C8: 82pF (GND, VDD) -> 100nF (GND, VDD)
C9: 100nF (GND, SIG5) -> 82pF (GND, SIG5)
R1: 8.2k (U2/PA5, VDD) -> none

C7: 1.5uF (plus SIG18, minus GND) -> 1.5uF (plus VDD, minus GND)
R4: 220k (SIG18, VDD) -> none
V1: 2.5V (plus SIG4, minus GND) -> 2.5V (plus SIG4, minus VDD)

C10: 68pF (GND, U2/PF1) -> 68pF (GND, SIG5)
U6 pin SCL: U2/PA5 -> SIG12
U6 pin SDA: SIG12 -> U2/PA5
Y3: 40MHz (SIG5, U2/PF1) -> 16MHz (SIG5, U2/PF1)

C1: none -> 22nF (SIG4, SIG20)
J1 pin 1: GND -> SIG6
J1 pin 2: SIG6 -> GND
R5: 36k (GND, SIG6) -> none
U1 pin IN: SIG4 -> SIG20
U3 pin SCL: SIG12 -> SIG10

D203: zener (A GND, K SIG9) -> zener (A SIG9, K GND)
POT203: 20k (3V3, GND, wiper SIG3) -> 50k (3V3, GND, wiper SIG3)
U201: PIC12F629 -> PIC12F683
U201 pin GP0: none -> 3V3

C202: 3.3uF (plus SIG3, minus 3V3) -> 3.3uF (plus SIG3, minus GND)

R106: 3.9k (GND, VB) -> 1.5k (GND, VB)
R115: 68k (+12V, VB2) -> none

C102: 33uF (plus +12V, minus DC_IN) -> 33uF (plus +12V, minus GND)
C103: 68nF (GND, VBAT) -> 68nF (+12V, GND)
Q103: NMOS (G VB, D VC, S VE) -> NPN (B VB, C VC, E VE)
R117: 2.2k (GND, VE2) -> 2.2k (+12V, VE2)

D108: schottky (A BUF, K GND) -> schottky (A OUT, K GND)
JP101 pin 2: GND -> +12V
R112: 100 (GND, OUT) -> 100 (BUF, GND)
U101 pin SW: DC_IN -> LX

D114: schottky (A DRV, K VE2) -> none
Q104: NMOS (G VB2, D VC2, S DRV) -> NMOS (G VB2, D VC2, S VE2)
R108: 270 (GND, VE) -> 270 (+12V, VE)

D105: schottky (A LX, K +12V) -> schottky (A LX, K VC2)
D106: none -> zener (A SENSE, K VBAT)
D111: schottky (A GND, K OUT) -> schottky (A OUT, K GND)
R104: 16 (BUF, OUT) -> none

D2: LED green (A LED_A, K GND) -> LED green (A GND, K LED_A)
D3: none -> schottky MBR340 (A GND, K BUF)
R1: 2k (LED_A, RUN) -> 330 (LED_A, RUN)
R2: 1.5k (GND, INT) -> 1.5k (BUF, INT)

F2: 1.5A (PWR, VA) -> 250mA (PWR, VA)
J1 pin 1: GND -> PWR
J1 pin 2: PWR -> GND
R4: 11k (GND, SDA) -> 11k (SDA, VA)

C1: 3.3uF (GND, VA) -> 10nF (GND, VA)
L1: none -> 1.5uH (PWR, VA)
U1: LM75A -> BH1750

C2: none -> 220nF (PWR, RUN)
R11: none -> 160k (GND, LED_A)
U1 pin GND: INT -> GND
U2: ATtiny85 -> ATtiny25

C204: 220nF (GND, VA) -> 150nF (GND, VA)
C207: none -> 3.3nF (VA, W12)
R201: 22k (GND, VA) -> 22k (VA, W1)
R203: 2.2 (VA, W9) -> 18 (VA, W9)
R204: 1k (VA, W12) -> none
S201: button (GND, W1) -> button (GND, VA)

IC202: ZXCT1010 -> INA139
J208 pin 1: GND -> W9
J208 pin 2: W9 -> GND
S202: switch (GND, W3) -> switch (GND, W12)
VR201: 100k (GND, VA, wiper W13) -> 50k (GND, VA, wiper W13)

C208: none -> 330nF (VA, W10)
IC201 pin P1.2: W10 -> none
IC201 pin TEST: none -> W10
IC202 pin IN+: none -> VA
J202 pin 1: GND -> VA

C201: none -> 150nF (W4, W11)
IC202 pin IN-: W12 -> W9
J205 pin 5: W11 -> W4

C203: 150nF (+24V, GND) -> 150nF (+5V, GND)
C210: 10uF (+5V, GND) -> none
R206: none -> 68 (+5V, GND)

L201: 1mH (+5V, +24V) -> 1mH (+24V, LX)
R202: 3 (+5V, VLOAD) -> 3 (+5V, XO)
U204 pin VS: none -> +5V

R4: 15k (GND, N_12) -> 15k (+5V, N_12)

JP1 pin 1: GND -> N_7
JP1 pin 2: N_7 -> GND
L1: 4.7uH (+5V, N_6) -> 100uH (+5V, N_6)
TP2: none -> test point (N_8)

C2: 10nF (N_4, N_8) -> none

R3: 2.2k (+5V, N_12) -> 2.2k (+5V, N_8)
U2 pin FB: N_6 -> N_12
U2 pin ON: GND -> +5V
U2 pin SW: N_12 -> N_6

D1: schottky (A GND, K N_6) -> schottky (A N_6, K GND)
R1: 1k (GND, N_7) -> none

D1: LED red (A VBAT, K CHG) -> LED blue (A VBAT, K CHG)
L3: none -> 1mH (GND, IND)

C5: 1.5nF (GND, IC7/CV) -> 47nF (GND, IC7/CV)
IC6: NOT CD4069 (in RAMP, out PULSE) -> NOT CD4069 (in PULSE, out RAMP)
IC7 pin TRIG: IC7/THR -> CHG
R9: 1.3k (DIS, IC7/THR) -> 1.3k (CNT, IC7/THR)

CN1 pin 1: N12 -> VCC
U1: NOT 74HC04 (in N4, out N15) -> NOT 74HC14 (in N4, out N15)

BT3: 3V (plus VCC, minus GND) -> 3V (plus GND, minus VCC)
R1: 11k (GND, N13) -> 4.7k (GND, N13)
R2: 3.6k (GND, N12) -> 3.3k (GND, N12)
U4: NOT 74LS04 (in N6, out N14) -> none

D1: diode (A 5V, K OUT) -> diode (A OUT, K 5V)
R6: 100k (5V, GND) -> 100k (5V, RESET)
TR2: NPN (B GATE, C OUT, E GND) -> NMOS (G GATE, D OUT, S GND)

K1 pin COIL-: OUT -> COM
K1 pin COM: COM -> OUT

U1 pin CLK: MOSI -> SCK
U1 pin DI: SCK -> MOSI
---------------
▶ **Assignment**:
Exactly reproduce every line found in the records.

▶ **Response area**:
C8: 82pF (GND, VDD) -> 100nF (GND, VDD)
C9: 100nF (GND, SIG5) -> 82pF (GND, SIG5)
R1: 8.2k (U2/PA5, VDD) -> none

C7: 1.5uF (plus SIG18, minus GND) -> 1.5uF (plus VDD, minus GND)
R4: 220k (SIG18, VDD) -> none
V1: 2.5V (plus SIG4, minus GND) -> 2.5V (plus SIG4, minus VDD)

C10: 68pF (GND, U2/PF1) -> 68pF (GND, SIG5)
U6 pin SCL: U2/PA5 -> SIG12
U6 pin SDA: SIG12 -> U2/PA5
Y3: 40MHz (SIG5, U2/PF1) -> 16MHz (SIG5, U2/PF1)

C1: none -> 22nF (SIG4, SIG20)
J1 pin 1: GND -> SIG6
J1 pin 2: SIG6 -> GND
R5: 36k (GND, SIG6) -> none
U1 pin IN: SIG4 -> SIG20
U3 pin SCL: SIG12 -> SIG10

D203: zener (A GND, K SIG9) -> zener (A SIG9, K GND)
POT203: 20k (3V3, GND, wiper SIG3) -> 50k (3V3, GND, wiper SIG3)
U201: PIC12F629 -> PIC12F683
U201 pin GP0: none -> 3V3

C202: 3.3uF (plus SIG3, minus 3V3) -> 3.3uF (plus SIG3, minus GND)

R106: 3.9k (GND, VB) -> 1.5k (GND, VB)
R115: 68k (+12V, VB2) -> none

C102: 33uF (plus +12V, minus DC_IN) -> 33uF (plus +12V, minus GND)
C103: 68nF (GND, VBAT) -> 68nF (+12V, GND)
Q103: NMOS (G VB, D VC, S VE) -> NPN (B VB, C VC, E VE)
R117: 2.2k (GND, VE2) -> 2.2k (+12V, VE2)

D108: schottky (A BUF, K GND) -> schottky (A OUT, K GND)
JP101 pin 2: GND -> +12V
R112: 100 (GND, OUT) -> 100 (BUF, GND)
U101 pin SW: DC_IN -> LX

D114: schottky (A DRV, K VE2) -> none
Q104: NMOS (G VB2, D VC2, S DRV) -> NMOS (G VB2, D VC2, S VE2)
R108: 270 (GND, VE) -> 270 (+12V, VE)

D105: schottky (A LX, K +12V) -> schottky (A LX, K VC2)
D106: none -> zener (A SENSE, K VBAT)
D111: schottky (A GND, K OUT) -> schottky (A OUT, K GND)
R104: 16 (BUF, OUT) -> none

D2: LED green (A LED_A, K GND) -> LED green (A GND, K LED_A)
D3: none -> schottky MBR340 (A GND, K BUF)
R1: 2k (LED_A, RUN) -> 330 (LED_A, RUN)
R2: 1.5k (GND, INT) -> 1.5k (BUF, INT)

F2: 1.5A (PWR, VA) -> 250mA (PWR, VA)
J1 pin 1: GND -> PWR
J1 pin 2: PWR -> GND
R4: 11k (GND, SDA) -> 11k (SDA, VA)

C1: 3.3uF (GND, VA) -> 10nF (GND, VA)
L1: none -> 1.5uH (PWR, VA)
U1: LM75A -> BH1750

C2: none -> 220nF (PWR, RUN)
R11: none -> 160k (GND, LED_A)
U1 pin GND: INT -> GND
U2: ATtiny85 -> ATtiny25

C204: 220nF (GND, VA) -> 150nF (GND, VA)
C207: none -> 3.3nF (VA, W12)
R201: 22k (GND, VA) -> 22k (VA, W1)
R203: 2.2 (VA, W9) -> 18 (VA, W9)
R204: 1k (VA, W12) -> none
S201: button (GND, W1) -> button (GND, VA)

IC202: ZXCT1010 -> INA139
J208 pin 1: GND -> W9
J208 pin 2: W9 -> GND
S202: switch (GND, W3) -> switch (GND, W12)
VR201: 100k (GND, VA, wiper W13) -> 50k (GND, VA, wiper W13)

C208: none -> 330nF (VA, W10)
IC201 pin P1.2: W10 -> none
IC201 pin TEST: none -> W10
IC202 pin IN+: none -> VA
J202 pin 1: GND -> VA

C201: none -> 150nF (W4, W11)
IC202 pin IN-: W12 -> W9
J205 pin 5: W11 -> W4

C203: 150nF (+24V, GND) -> 150nF (+5V, GND)
C210: 10uF (+5V, GND) -> none
R206: none -> 68 (+5V, GND)

L201: 1mH (+5V, +24V) -> 1mH (+24V, LX)
R202: 3 (+5V, VLOAD) -> 3 (+5V, XO)
U204 pin VS: none -> +5V

R4: 15k (GND, N_12) -> 15k (+5V, N_12)

JP1 pin 1: GND -> N_7
JP1 pin 2: N_7 -> GND
L1: 4.7uH (+5V, N_6) -> 100uH (+5V, N_6)
TP2: none -> test point (N_8)

C2: 10nF (N_4, N_8) -> none

R3: 2.2k (+5V, N_12) -> 2.2k (+5V, N_8)
U2 pin FB: N_6 -> N_12
U2 pin ON: GND -> +5V
U2 pin SW: N_12 -> N_6

D1: schottky (A GND, K N_6) -> schottky (A N_6, K GND)
R1: 1k (GND, N_7) -> none

D1: LED red (A VBAT, K CHG) -> LED blue (A VBAT, K CHG)
L3: none -> 1mH (GND, IND)

C5: 1.5nF (GND, IC7/CV) -> 47nF (GND, IC7/CV)
IC6: NOT CD4069 (in RAMP, out PULSE) -> NOT CD4069 (in PULSE, out RAMP)
IC7 pin TRIG: IC7/THR -> CHG
R9: 1.3k (DIS, IC7/THR) -> 1.3k (CNT, IC7/THR)

CN1 pin 1: N12 -> VCC
U1: NOT 74HC04 (in N4, out N15) -> NOT 74HC14 (in N4, out N15)

BT3: 3V (plus VCC, minus GND) -> 3V (plus GND, minus VCC)
R1: 11k (GND, N13) -> 4.7k (GND, N13)
R2: 3.6k (GND, N12) -> 3.3k (GND, N12)
U4: NOT 74LS04 (in N6, out N14) -> none

D1: diode (A 5V, K OUT) -> diode (A OUT, K 5V)
R6: 100k (5V, GND) -> 100k (5V, RESET)
TR2: NPN (B GATE, C OUT, E GND) -> NMOS (G GATE, D OUT, S GND)

K1 pin COIL-: OUT -> COM
K1 pin COM: COM -> OUT

U1 pin CLK: MOSI -> SCK
U1 pin DI: SCK -> MOSI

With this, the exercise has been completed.